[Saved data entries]
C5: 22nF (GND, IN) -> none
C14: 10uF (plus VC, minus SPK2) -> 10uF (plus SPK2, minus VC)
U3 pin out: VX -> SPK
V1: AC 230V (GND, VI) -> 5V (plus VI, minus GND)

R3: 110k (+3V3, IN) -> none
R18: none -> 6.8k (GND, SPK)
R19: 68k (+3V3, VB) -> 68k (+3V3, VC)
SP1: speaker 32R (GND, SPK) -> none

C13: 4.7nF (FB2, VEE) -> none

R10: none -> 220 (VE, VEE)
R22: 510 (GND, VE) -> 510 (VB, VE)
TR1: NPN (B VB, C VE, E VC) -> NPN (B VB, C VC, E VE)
--
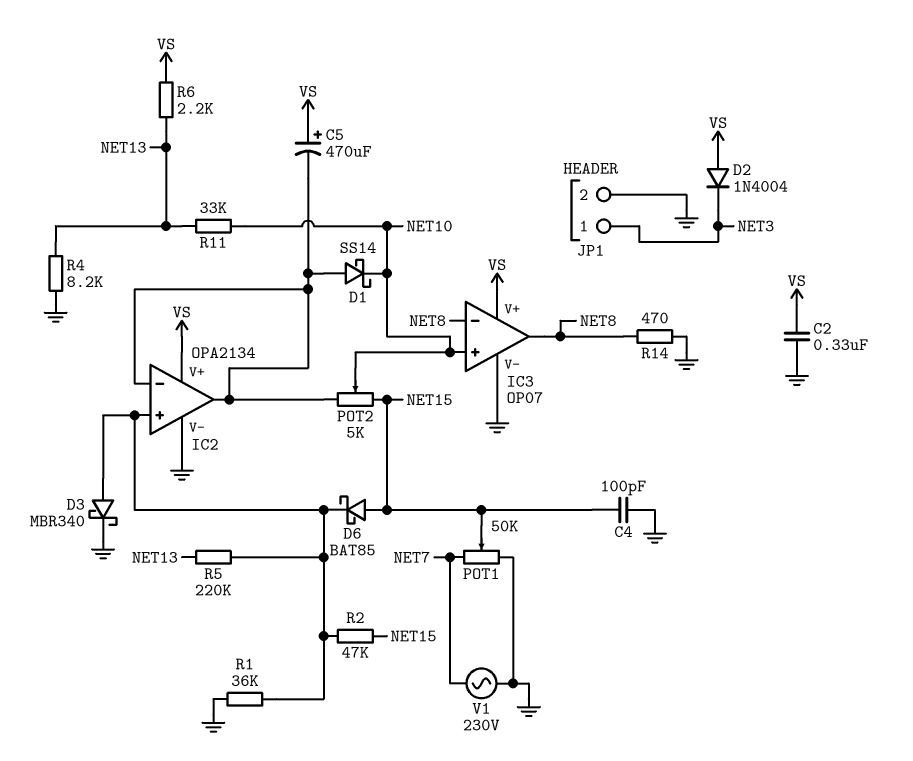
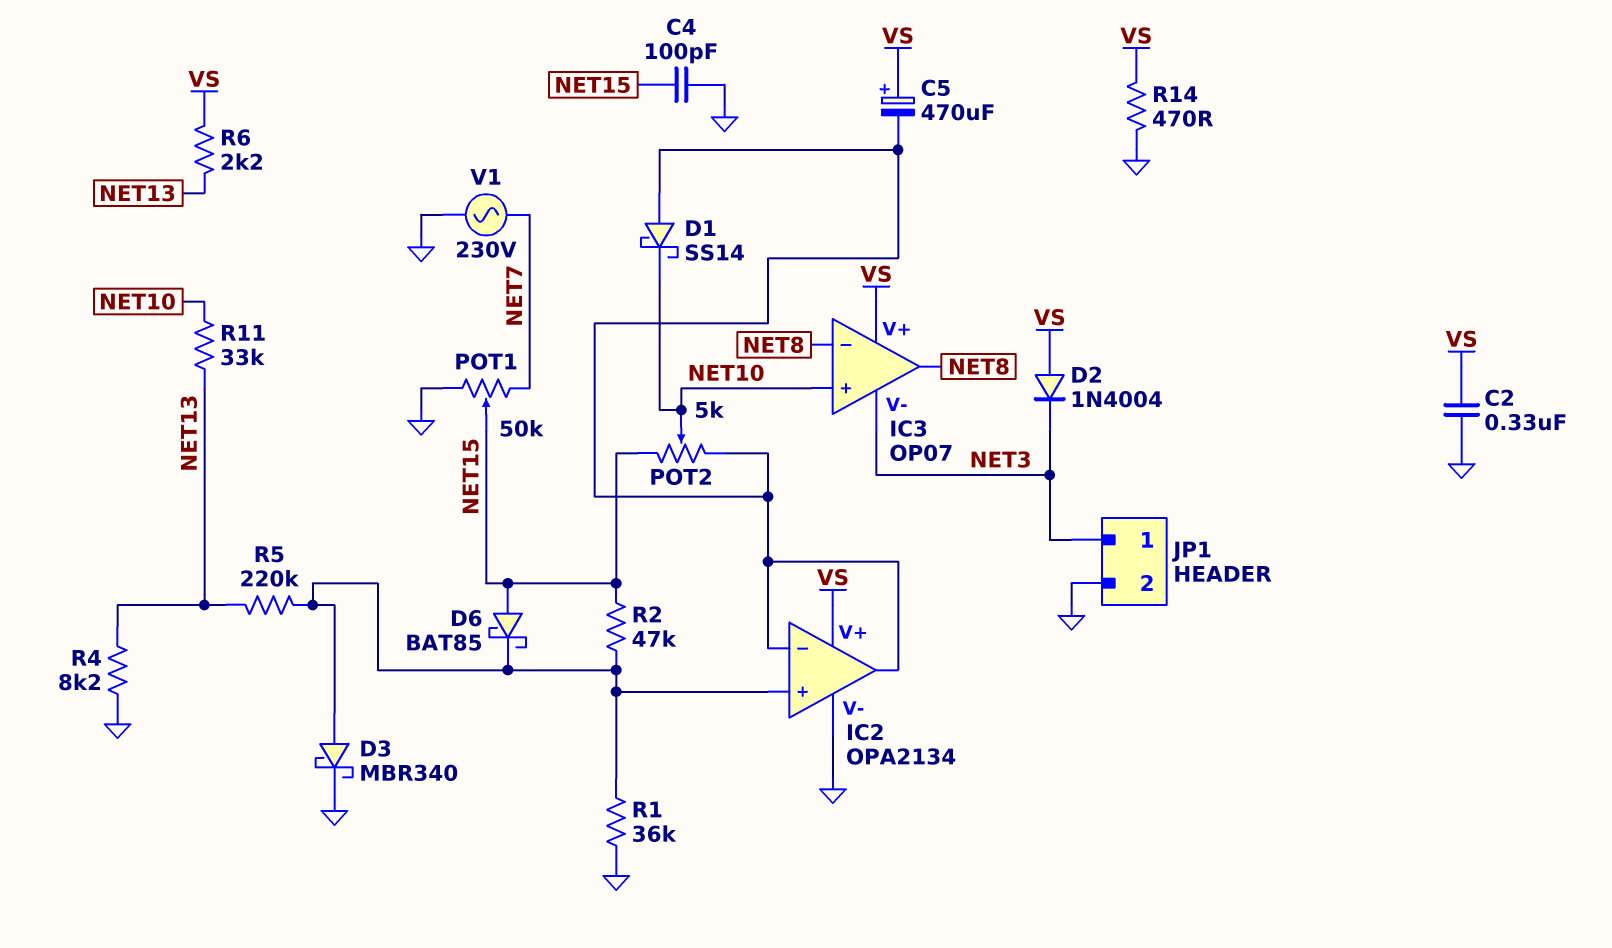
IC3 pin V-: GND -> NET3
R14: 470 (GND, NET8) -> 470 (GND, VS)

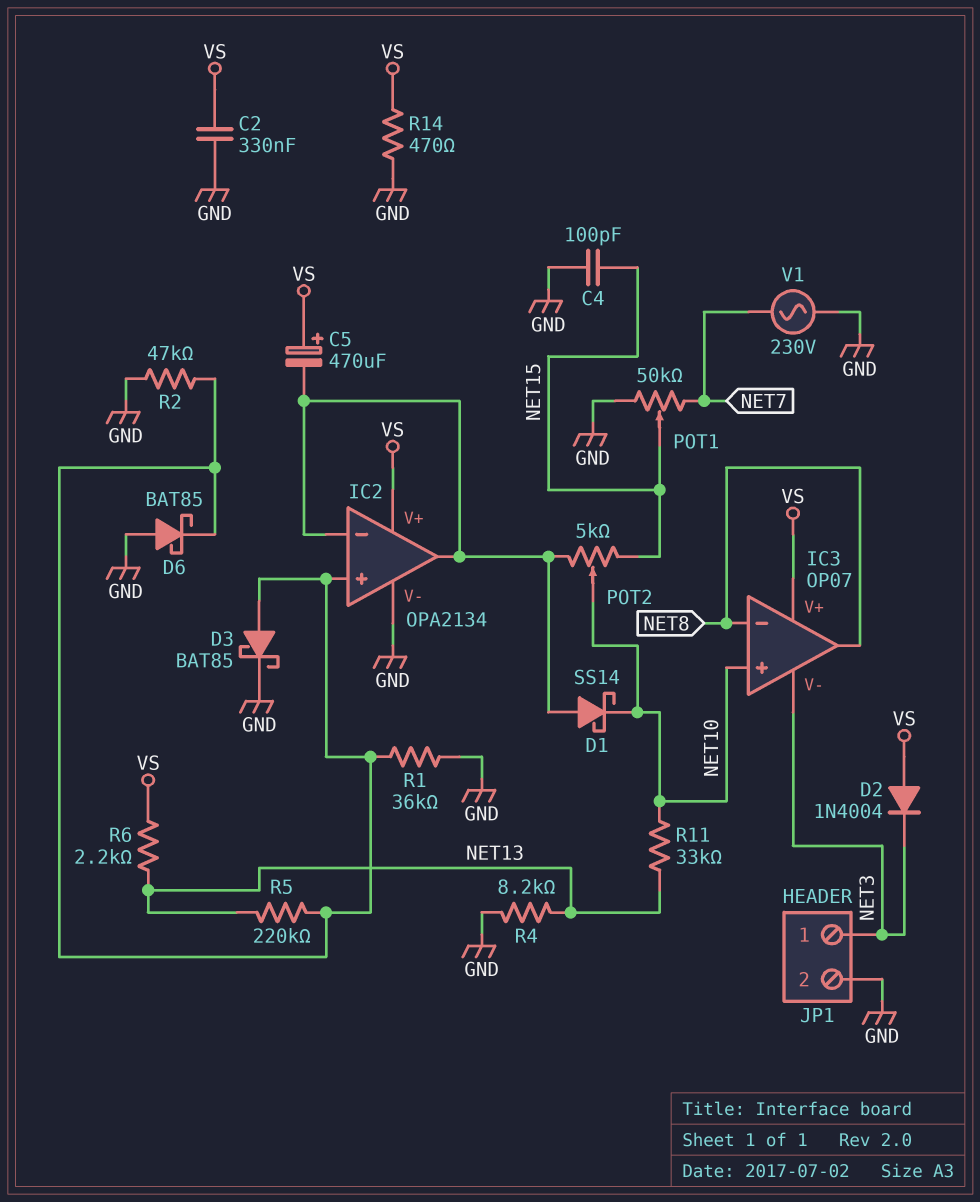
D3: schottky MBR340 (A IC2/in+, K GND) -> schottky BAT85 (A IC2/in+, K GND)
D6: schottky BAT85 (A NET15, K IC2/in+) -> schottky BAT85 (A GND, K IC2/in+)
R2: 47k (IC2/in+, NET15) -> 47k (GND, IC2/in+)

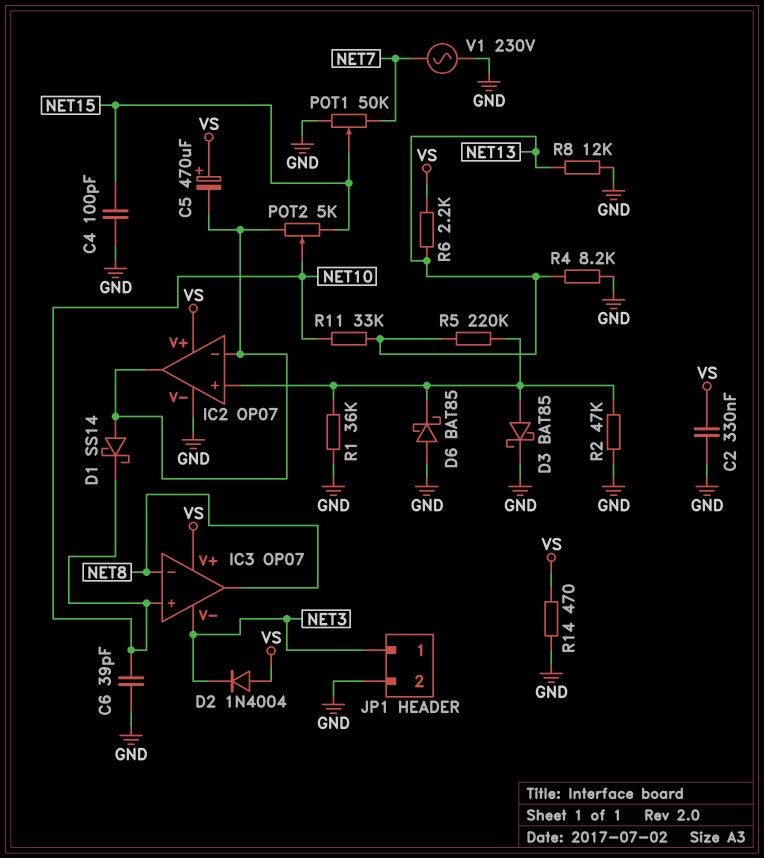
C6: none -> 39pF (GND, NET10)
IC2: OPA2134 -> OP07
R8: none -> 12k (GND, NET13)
---
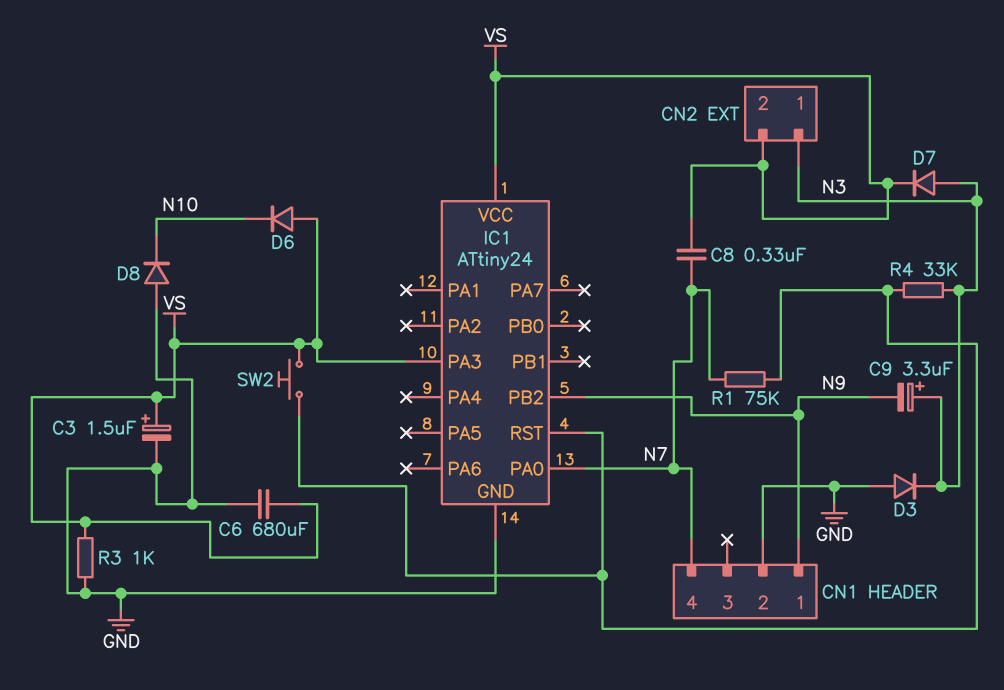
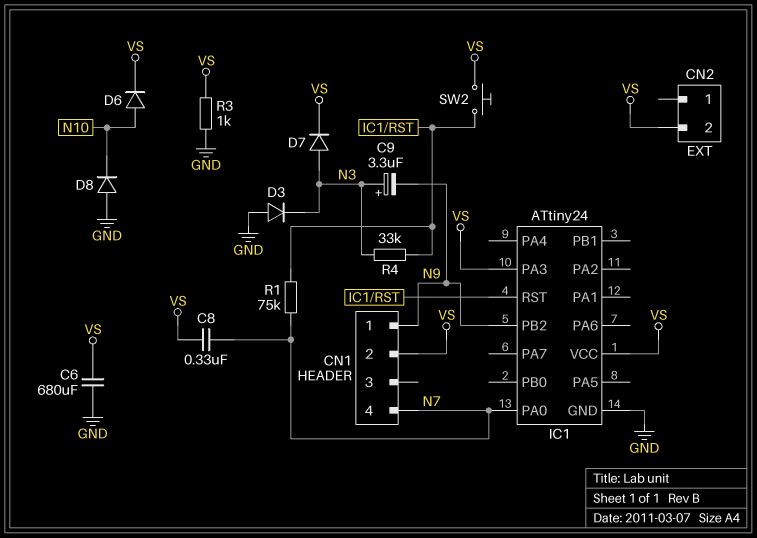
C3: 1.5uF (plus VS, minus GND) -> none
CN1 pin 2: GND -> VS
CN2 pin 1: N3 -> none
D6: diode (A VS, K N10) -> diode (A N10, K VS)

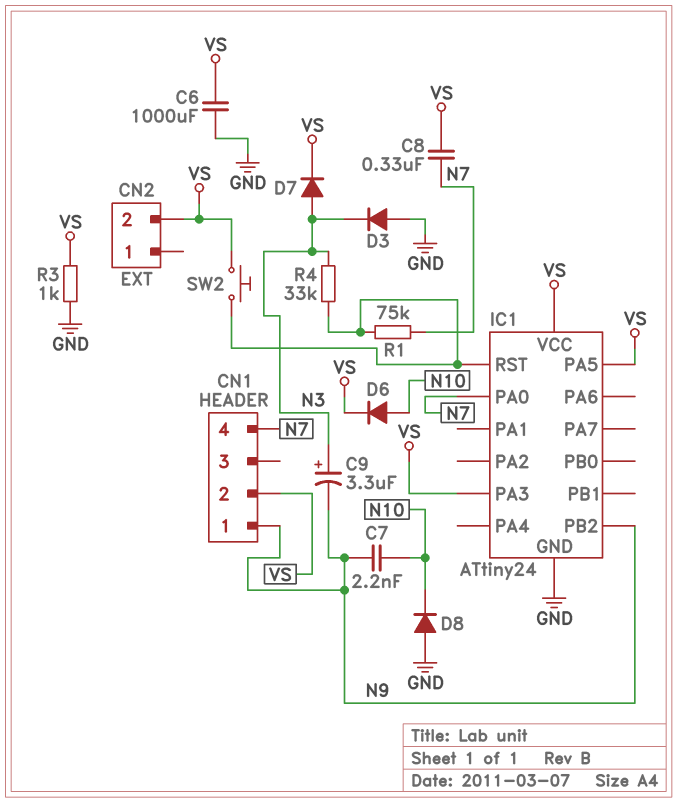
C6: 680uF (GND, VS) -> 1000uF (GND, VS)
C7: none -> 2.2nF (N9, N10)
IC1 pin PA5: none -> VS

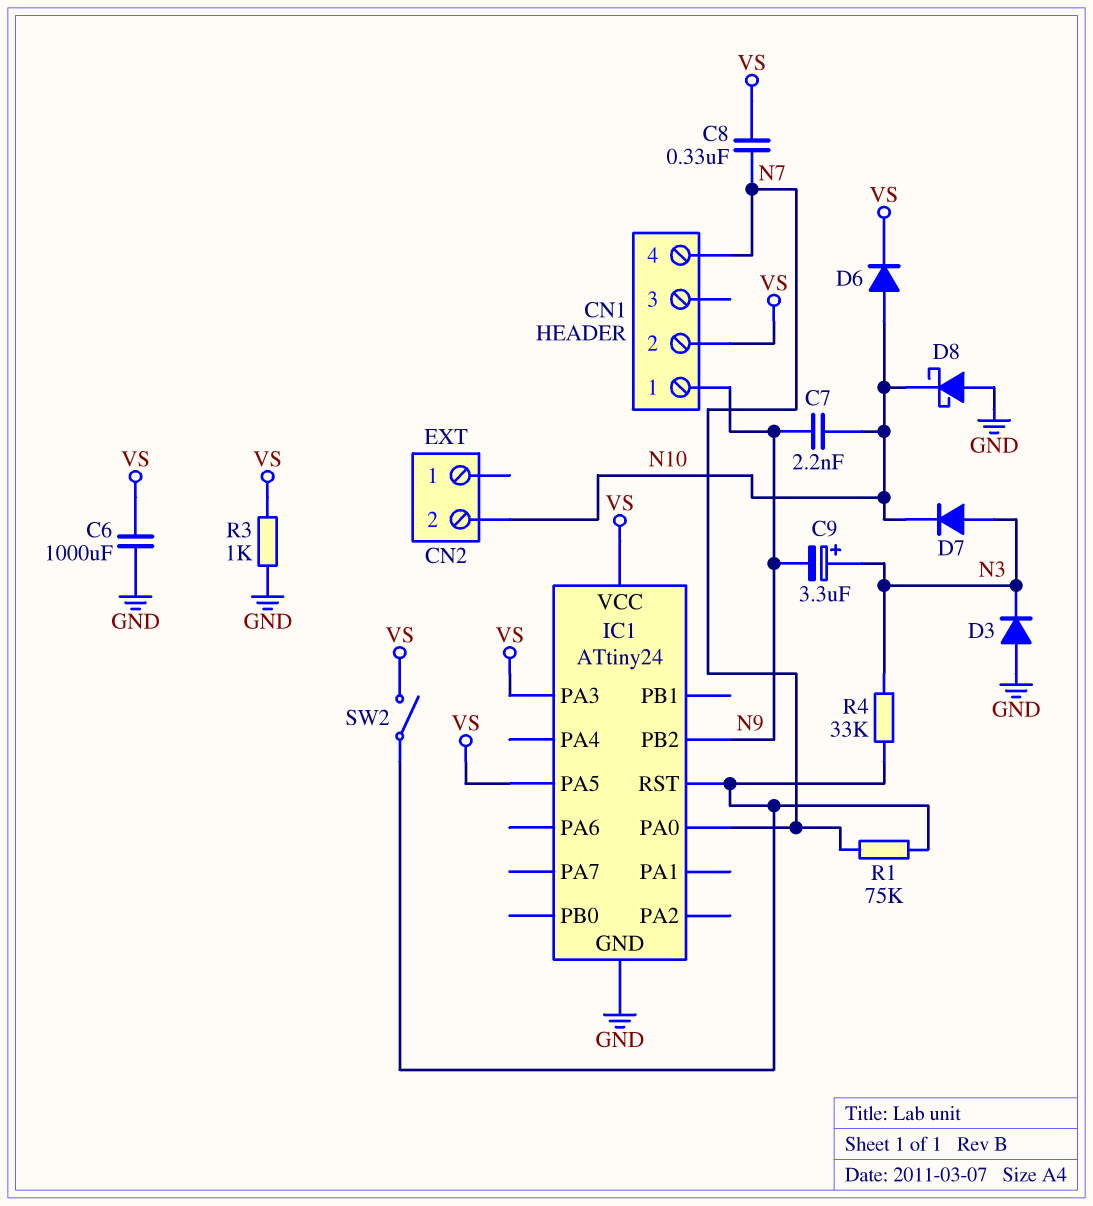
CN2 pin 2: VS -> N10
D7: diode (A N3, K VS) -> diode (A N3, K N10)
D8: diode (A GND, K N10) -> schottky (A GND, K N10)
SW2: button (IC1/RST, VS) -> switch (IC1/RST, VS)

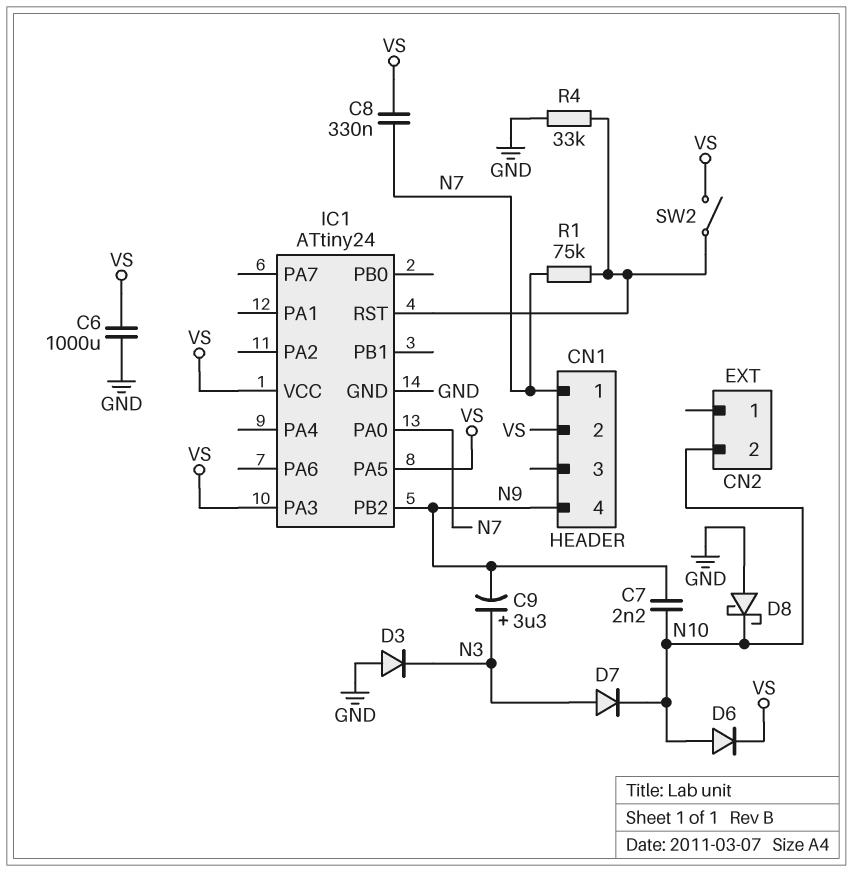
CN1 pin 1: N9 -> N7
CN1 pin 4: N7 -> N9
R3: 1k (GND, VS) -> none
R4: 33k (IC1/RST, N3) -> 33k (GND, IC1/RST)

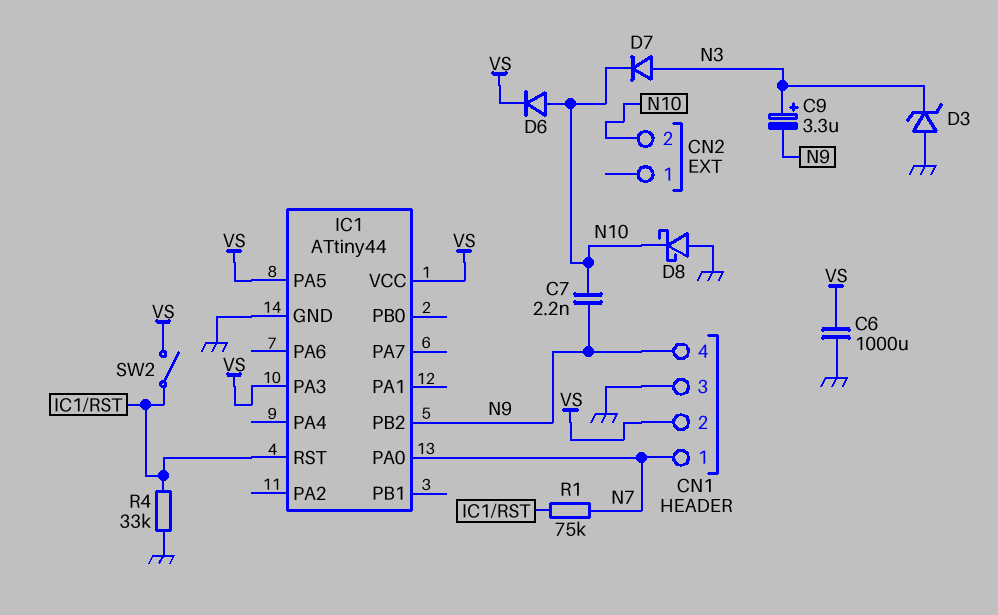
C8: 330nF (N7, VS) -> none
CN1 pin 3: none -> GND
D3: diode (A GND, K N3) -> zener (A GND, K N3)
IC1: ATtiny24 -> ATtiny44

Exercise
The entries above hold the needed span. Transcribe exactly the lines from the one with "V1: AC 230V" to the one with "TR1: NPN (B", both included.

Reply to the task
V1: AC 230V (GND, VI) -> 5V (plus VI, minus GND)

R3: 110k (+3V3, IN) -> none
R18: none -> 6.8k (GND, SPK)
R19: 68k (+3V3, VB) -> 68k (+3V3, VC)
SP1: speaker 32R (GND, SPK) -> none

C13: 4.7nF (FB2, VEE) -> none

R10: none -> 220 (VE, VEE)
R22: 510 (GND, VE) -> 510 (VB, VE)
TR1: NPN (B VB, C VE, E VC) -> NPN (B VB, C VC, E VE)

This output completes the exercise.